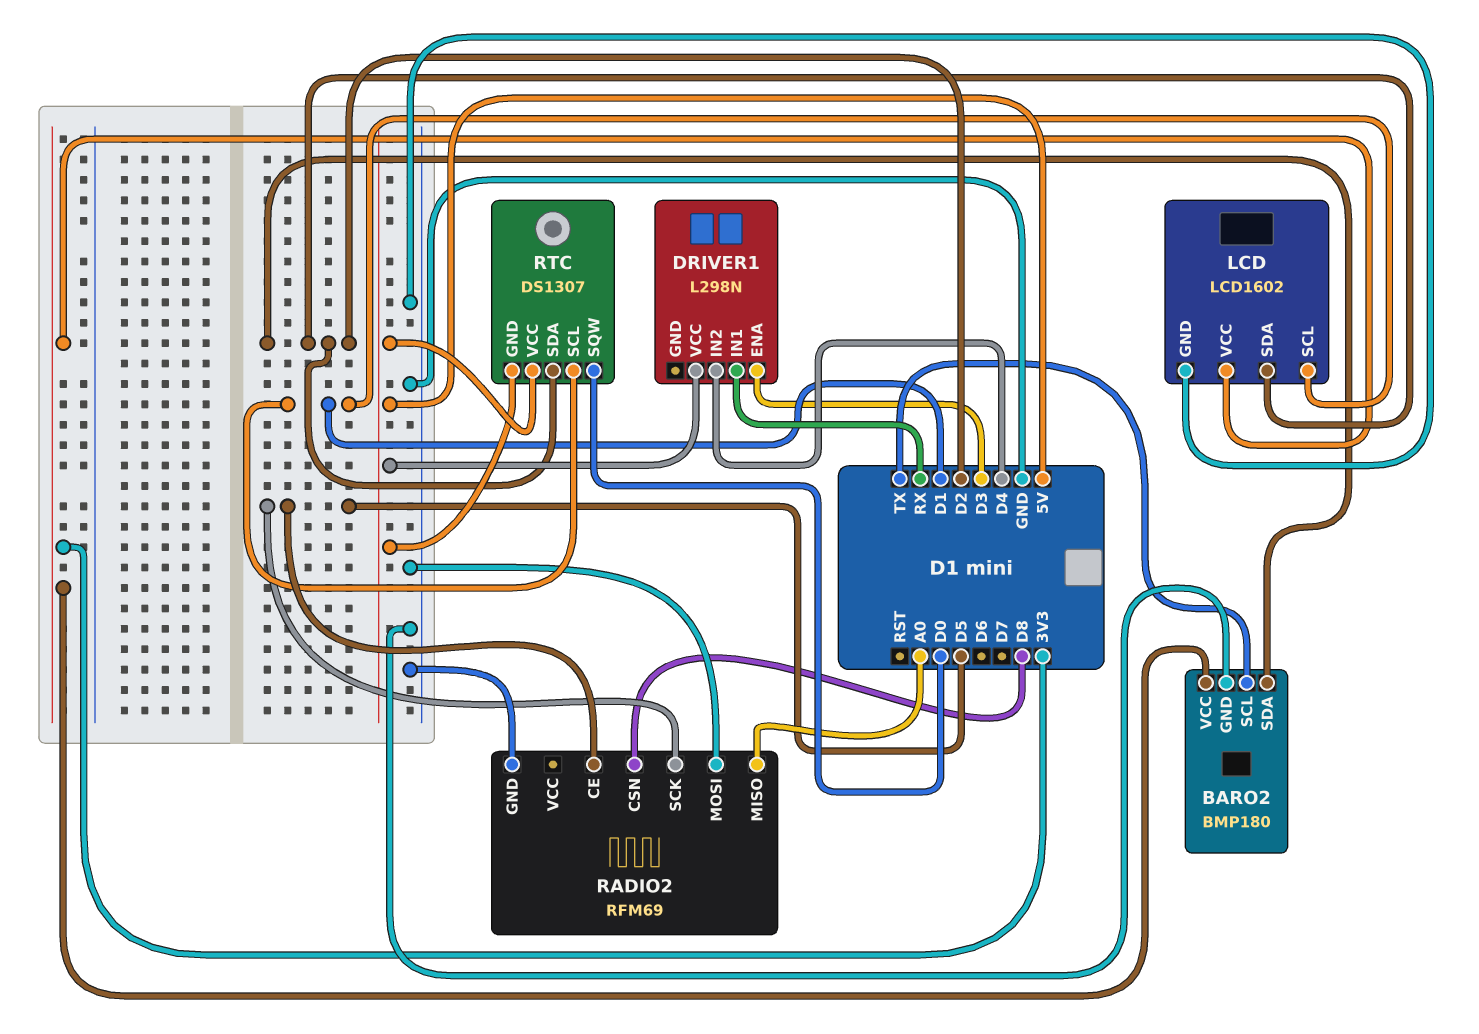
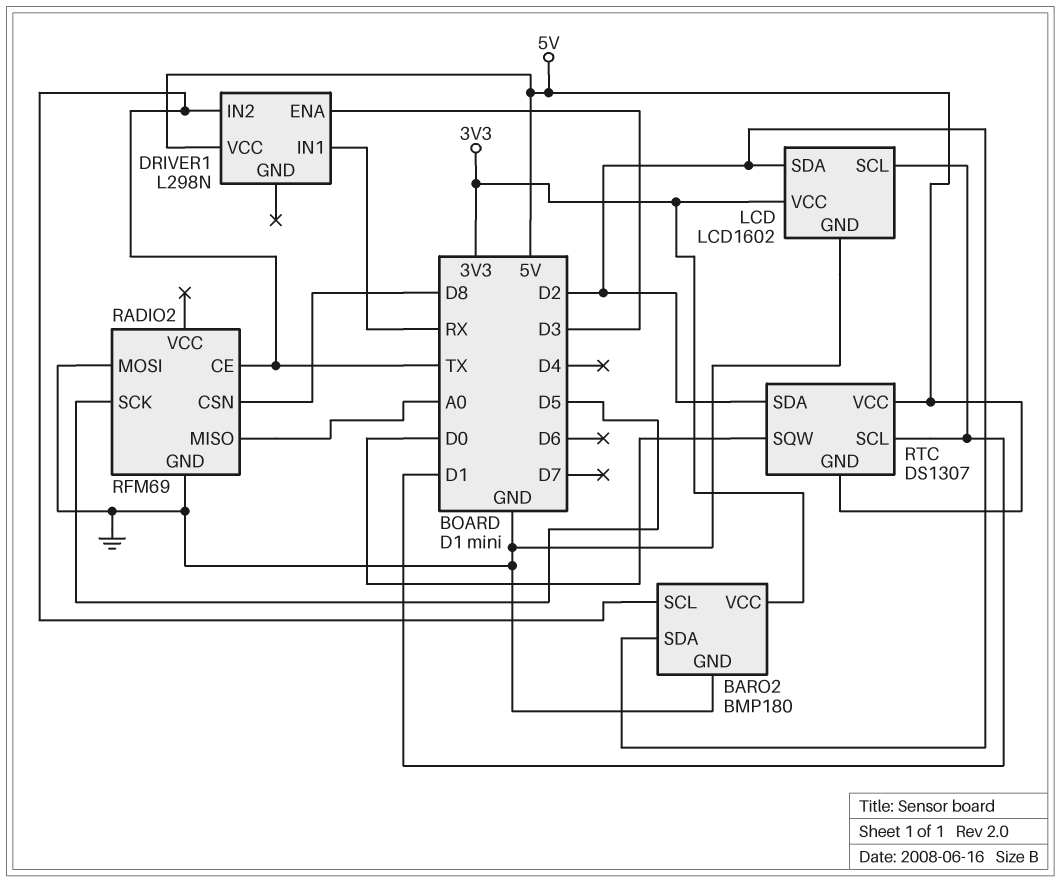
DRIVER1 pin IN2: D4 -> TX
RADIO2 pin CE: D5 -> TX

☆ ☆ ☆ ☆ ☆ ☆ ☆

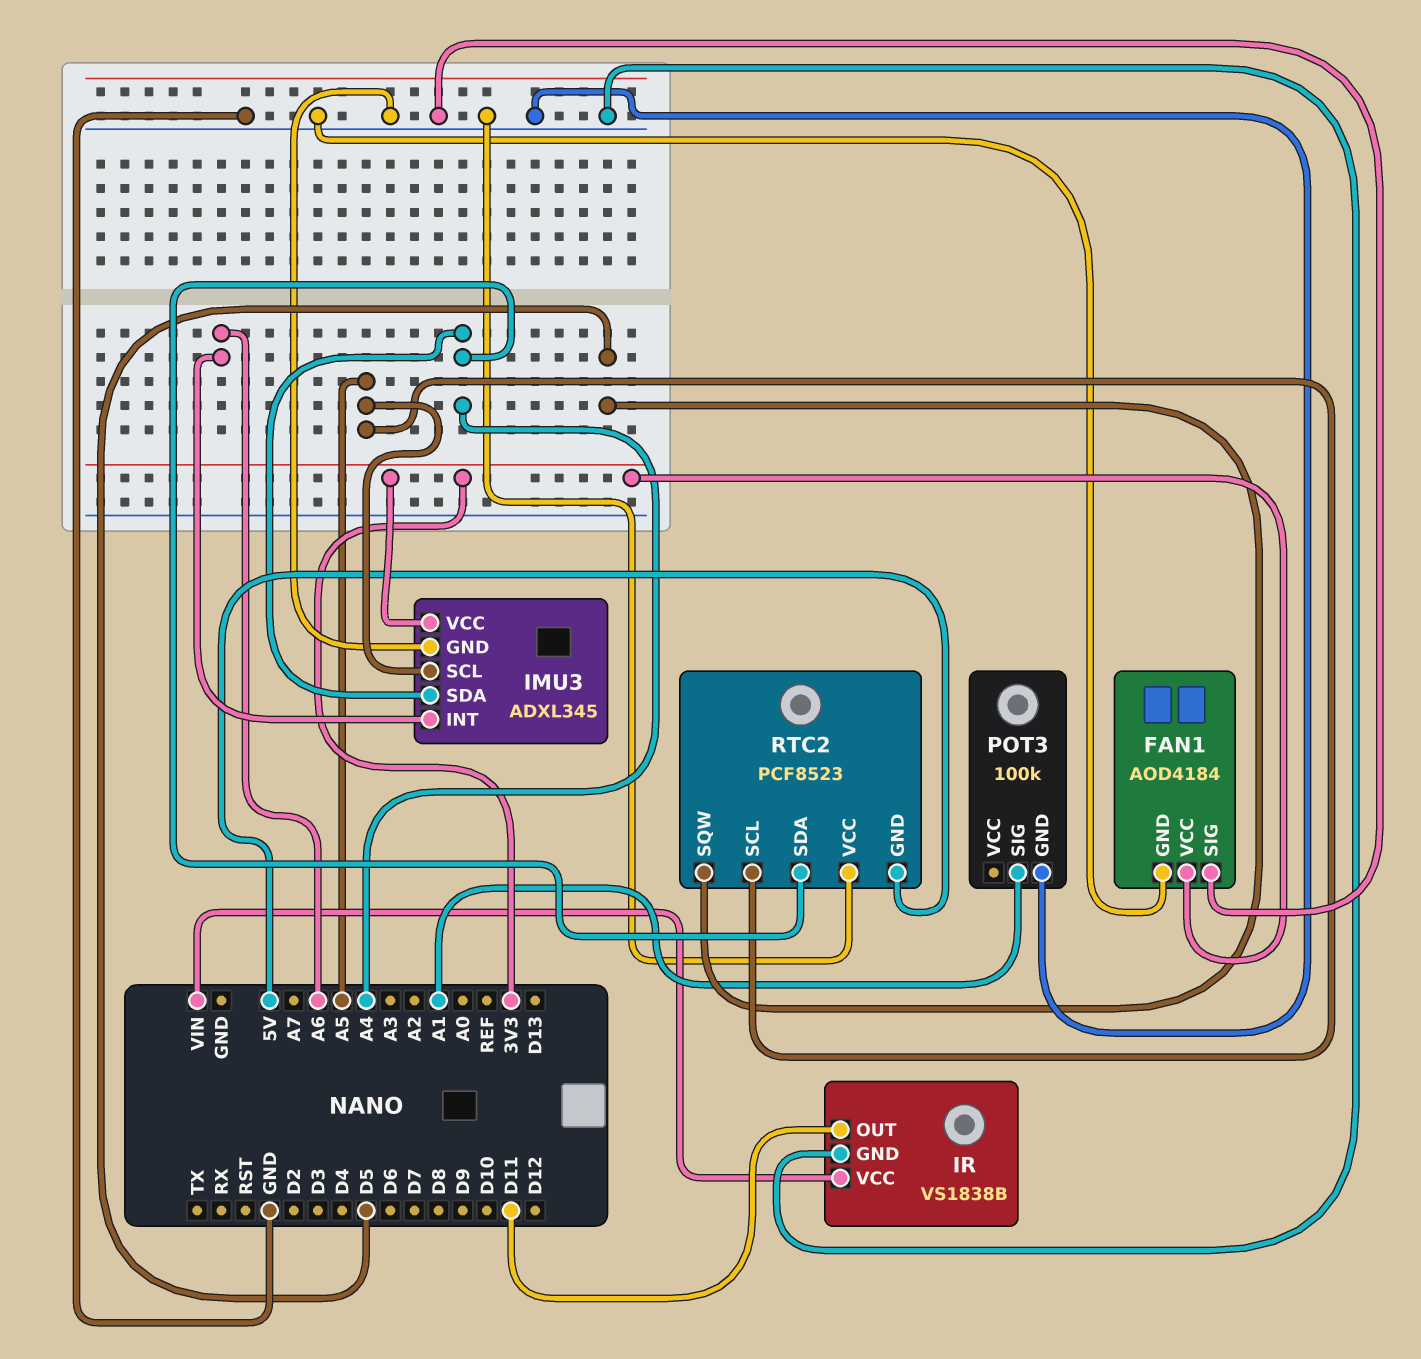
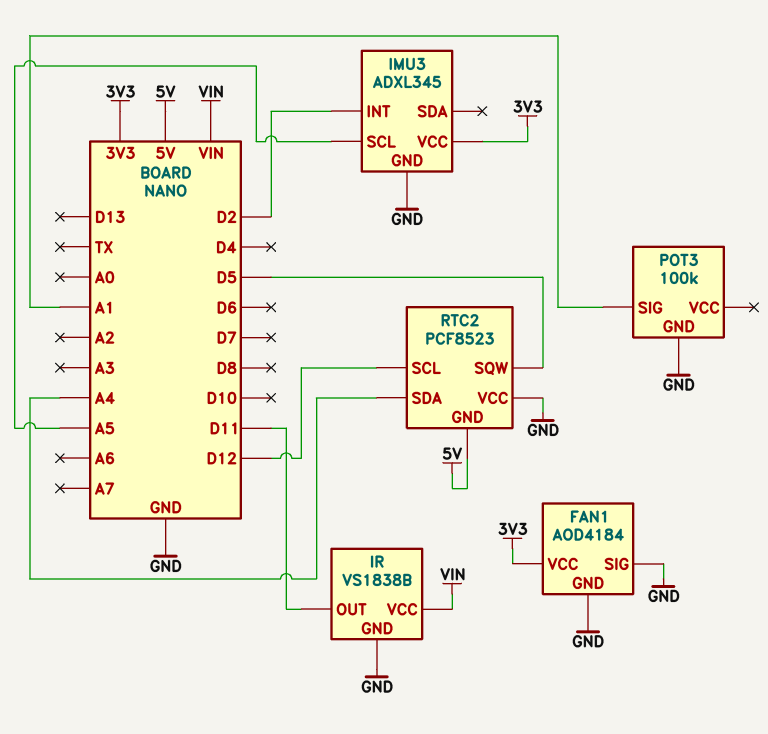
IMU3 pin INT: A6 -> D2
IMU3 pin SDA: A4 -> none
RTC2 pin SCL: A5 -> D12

☆ ☆ ☆ ☆ ☆ ☆ ☆

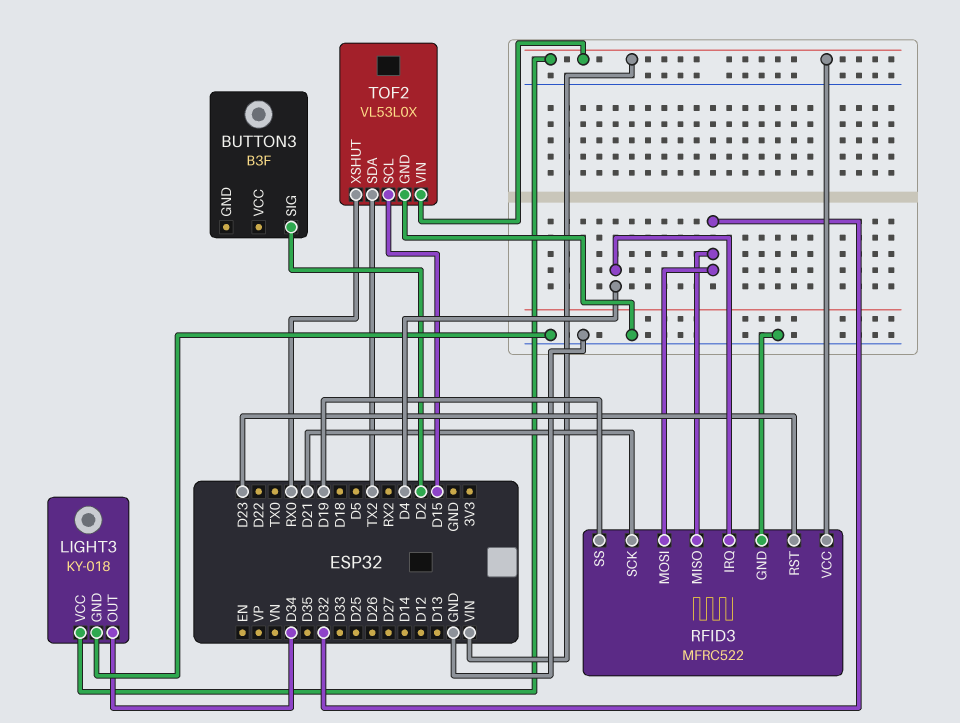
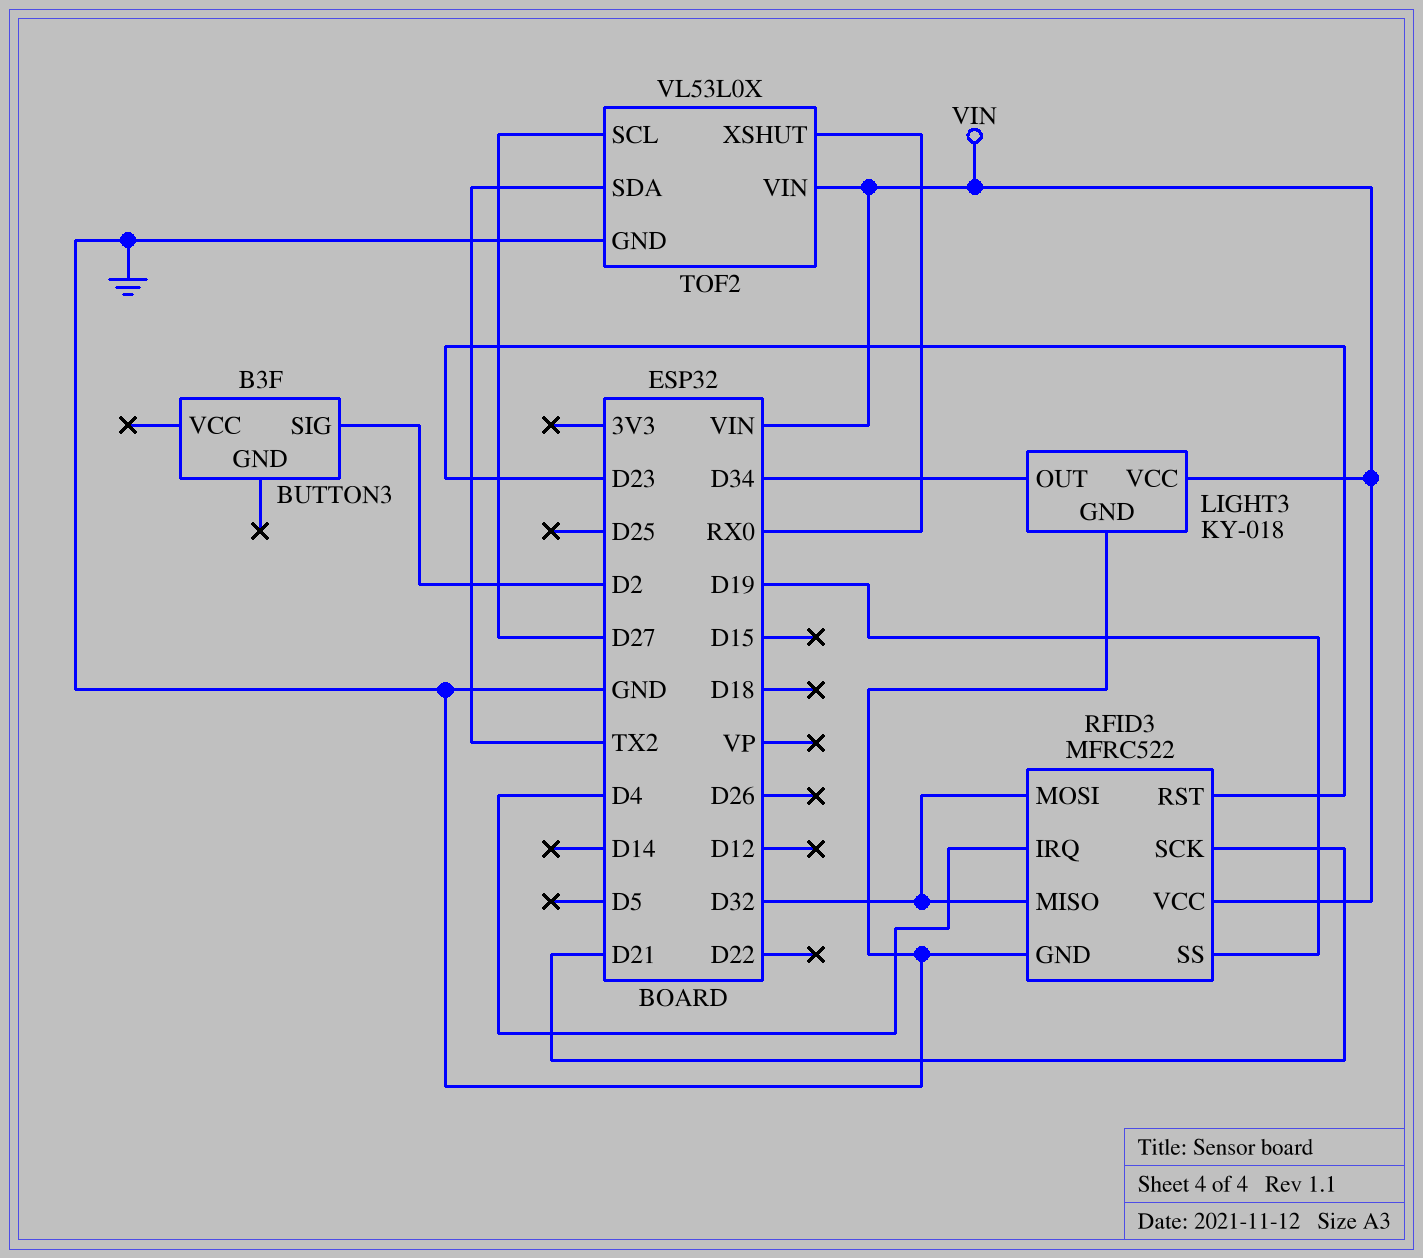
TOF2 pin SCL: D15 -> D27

☆ ☆ ☆ ☆ ☆ ☆ ☆

> _DESCRIPTION OF THE TASK_: The expected answer is an exact copy of the lines above, beginning at the line with "IMU3 pin INT: A6 -> D2" and ending at the line with "RTC2 pin SCL: A5 -> D12", with both ends in.

> _OUTPUT FOR THIS EXERCISE_:
IMU3 pin INT: A6 -> D2
IMU3 pin SDA: A4 -> none
RTC2 pin SCL: A5 -> D12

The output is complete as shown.